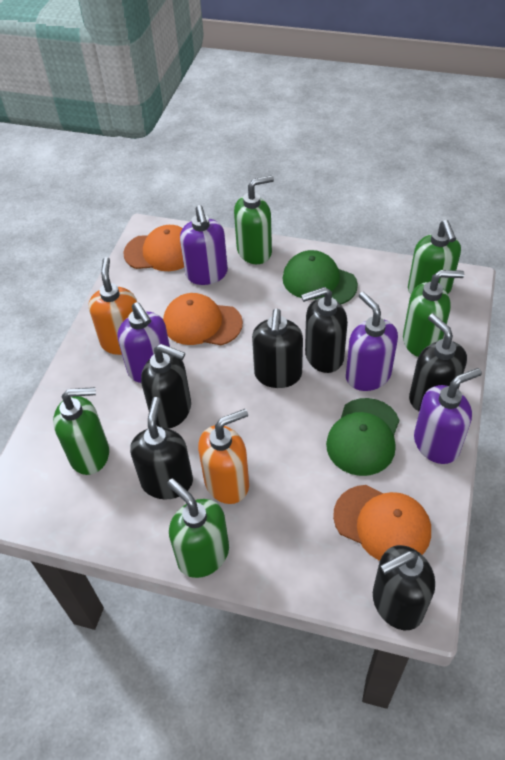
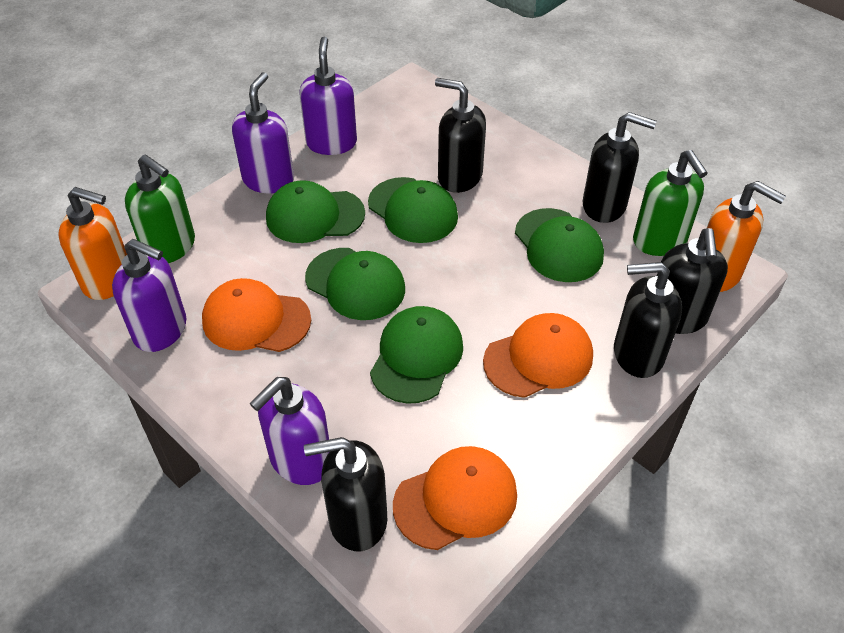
black soap dispenser: 6 -> 5
green cap: 2 -> 5
green soap dispenser: 5 -> 2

What is needed — Sift through the material above and copy the lines that contain the word "soap".

Result of the task —
black soap dispenser: 6 -> 5
green soap dispenser: 5 -> 2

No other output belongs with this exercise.